[Stored items]
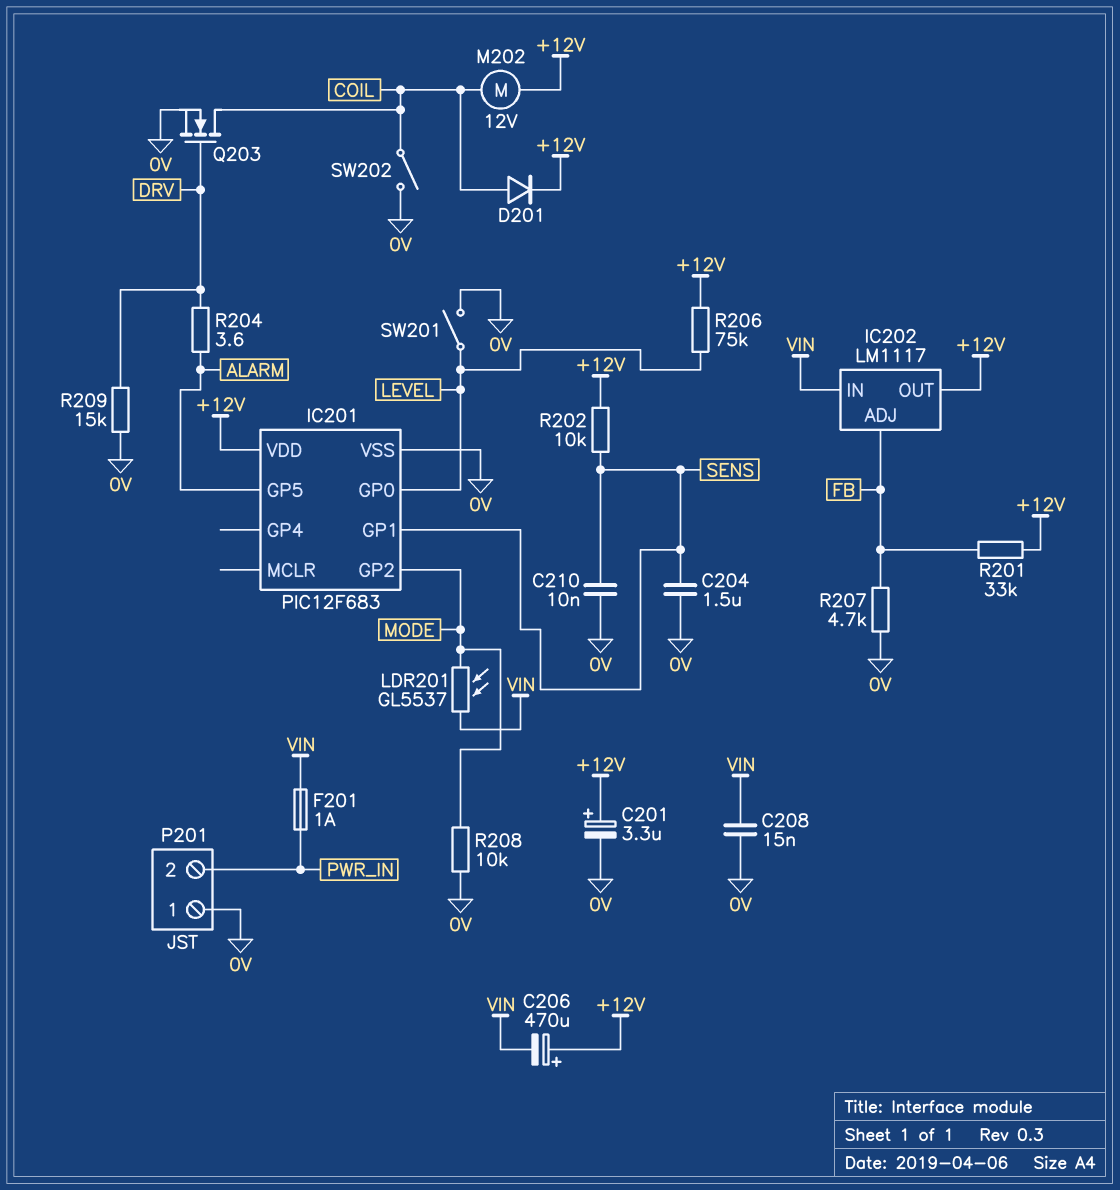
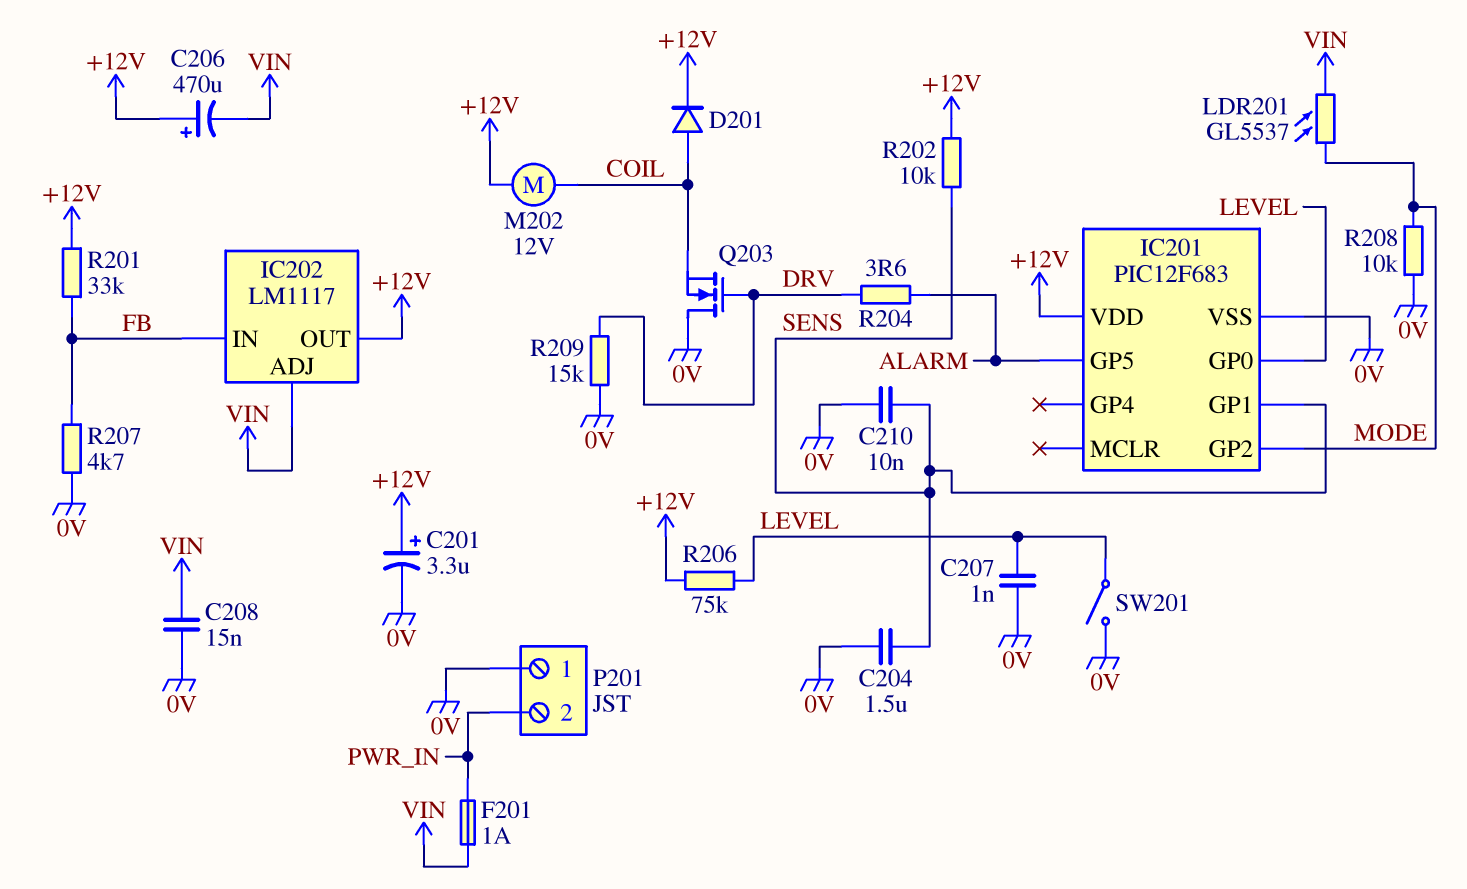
C207: none -> 1nF (0V, LEVEL)
IC202 pin ADJ: FB -> VIN
IC202 pin IN: VIN -> FB
Q203: NMOS (G DRV, D COIL, S 0V) -> NMOS (G DRV, D 0V, S COIL)
SW202: switch (0V, COIL) -> none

## Task goal
A word-for-word restatement of the records above from the line containing "Q203: NMOS (G" to their final line is all the answer should hold.

## Reply
Q203: NMOS (G DRV, D COIL, S 0V) -> NMOS (G DRV, D 0V, S COIL)
SW202: switch (0V, COIL) -> none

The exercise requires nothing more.